WHAT THE TASK ASKS:
Your output should repeat the entries below exactly. It should contain no images.
___ SOURCE MATERIAL ___
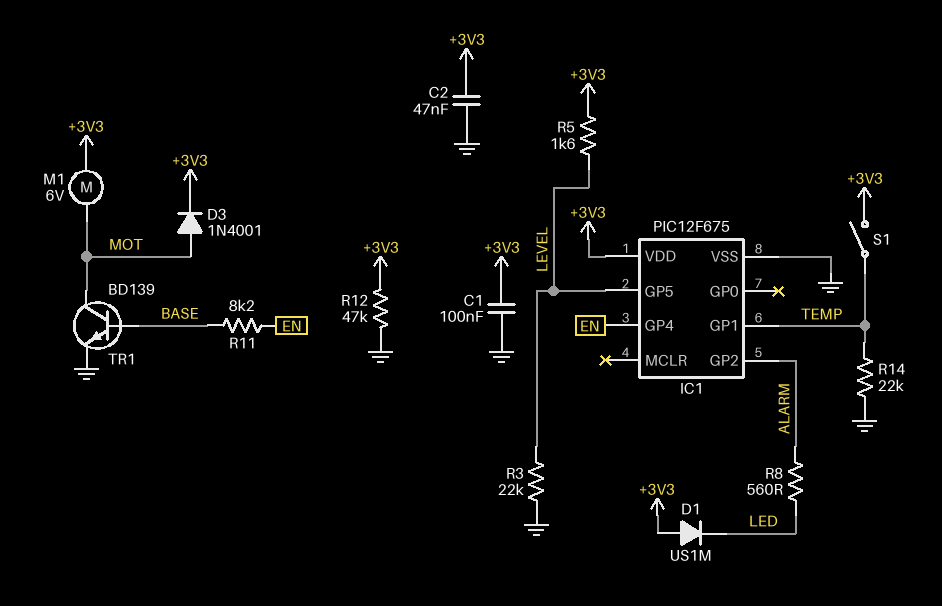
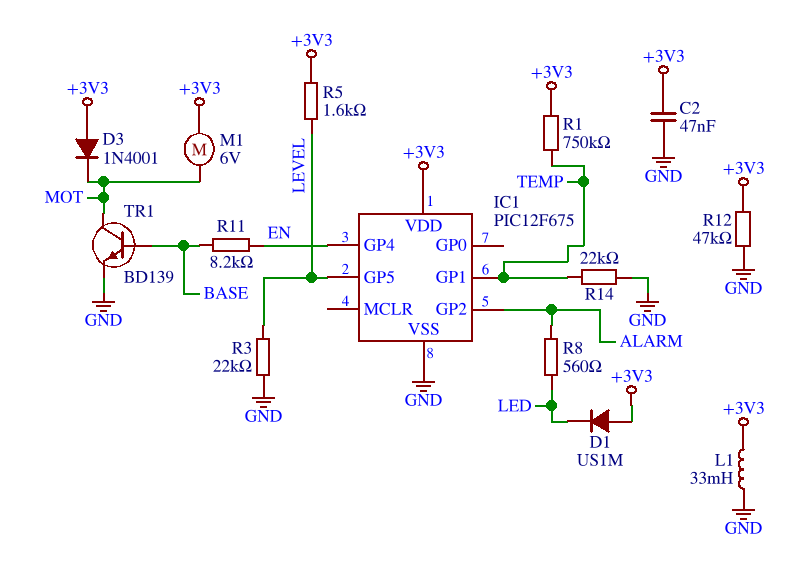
C1: 100nF (+3V3, GND) -> none
D3: diode 1N4001 (A MOT, K +3V3) -> diode 1N4001 (A +3V3, K MOT)
L1: none -> 33mH (+3V3, GND)
R1: none -> 750k (+3V3, TEMP)
S1: switch (+3V3, TEMP) -> none

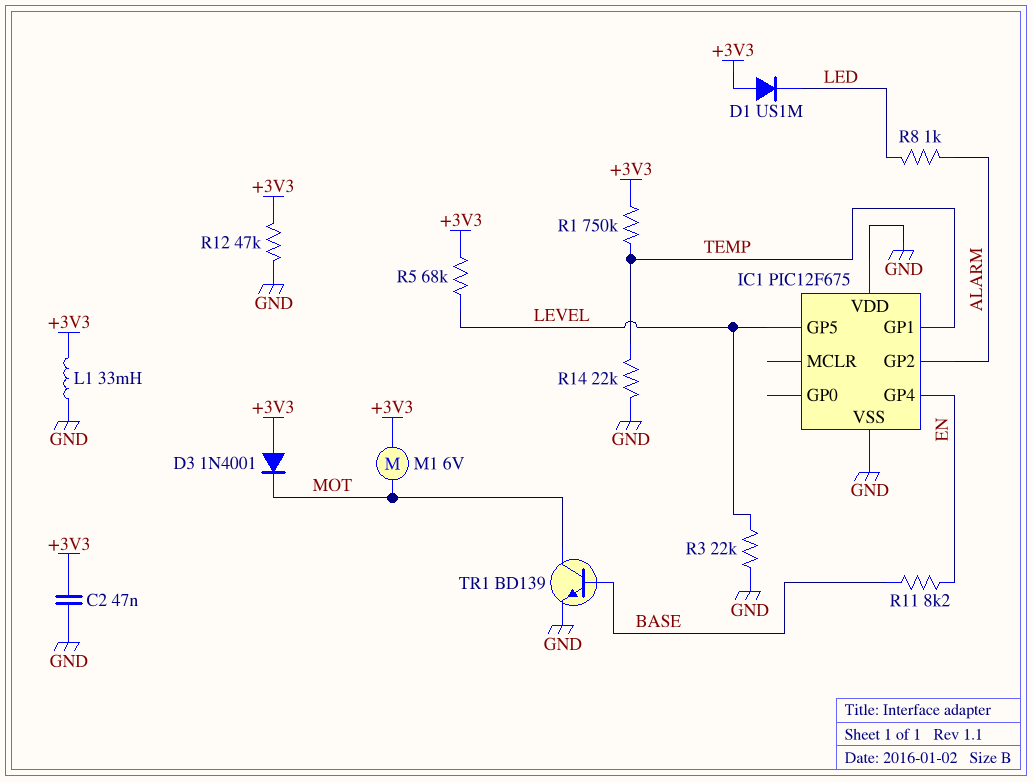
IC1 pin VDD: +3V3 -> GND
R5: 1.6k (+3V3, LEVEL) -> 68k (+3V3, LEVEL)
R8: 560 (ALARM, LED) -> 1k (ALARM, LED)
___
TASK RESULT:
C1: 100nF (+3V3, GND) -> none
D3: diode 1N4001 (A MOT, K +3V3) -> diode 1N4001 (A +3V3, K MOT)
L1: none -> 33mH (+3V3, GND)
R1: none -> 750k (+3V3, TEMP)
S1: switch (+3V3, TEMP) -> none

IC1 pin VDD: +3V3 -> GND
R5: 1.6k (+3V3, LEVEL) -> 68k (+3V3, LEVEL)
R8: 560 (ALARM, LED) -> 1k (ALARM, LED)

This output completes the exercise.